**Directions**
In the material below, some lines carry "fromage". Copy each such line.

**Data excerpt**
════════
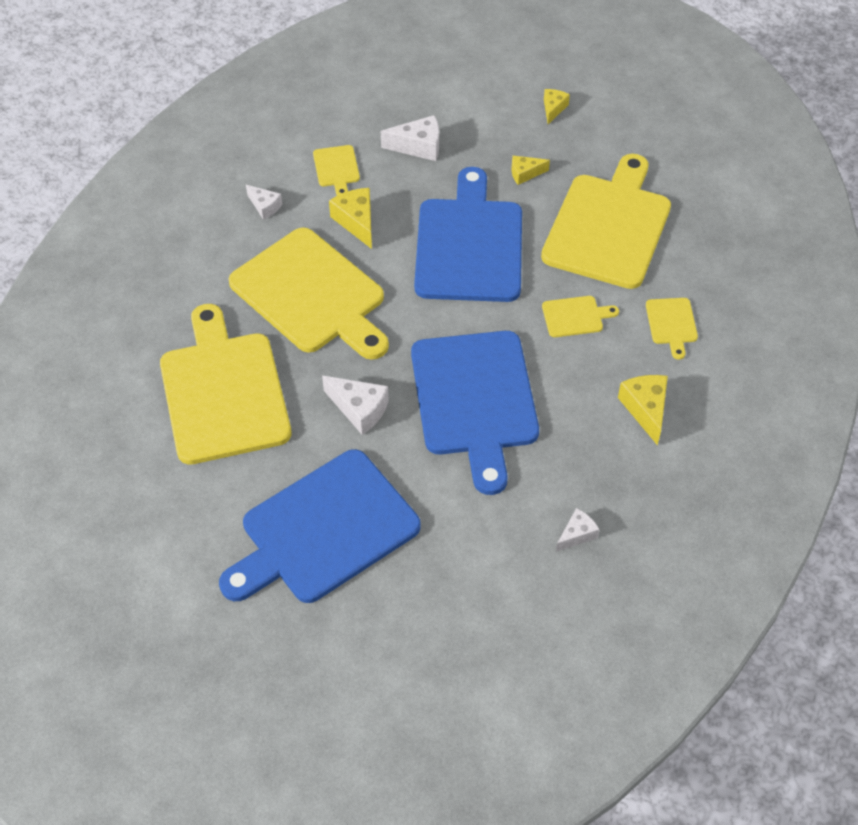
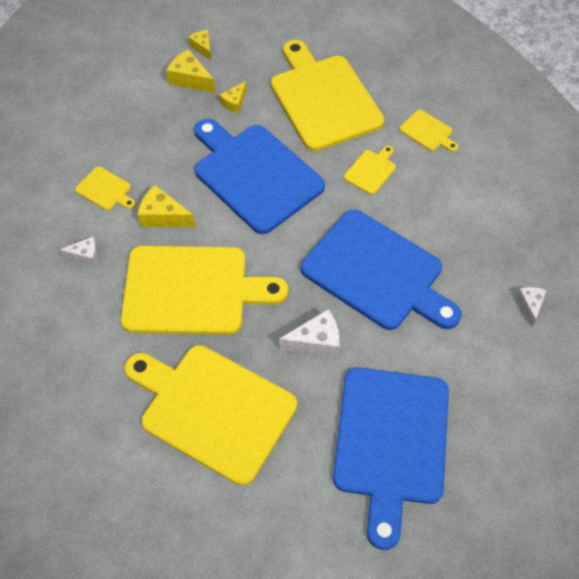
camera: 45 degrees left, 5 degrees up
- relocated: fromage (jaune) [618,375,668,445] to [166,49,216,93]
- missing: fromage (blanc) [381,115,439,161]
════════
**Completed exercise**
- relocated: fromage (jaune) [618,375,668,445] to [166,49,216,93]
- missing: fromage (blanc) [381,115,439,161]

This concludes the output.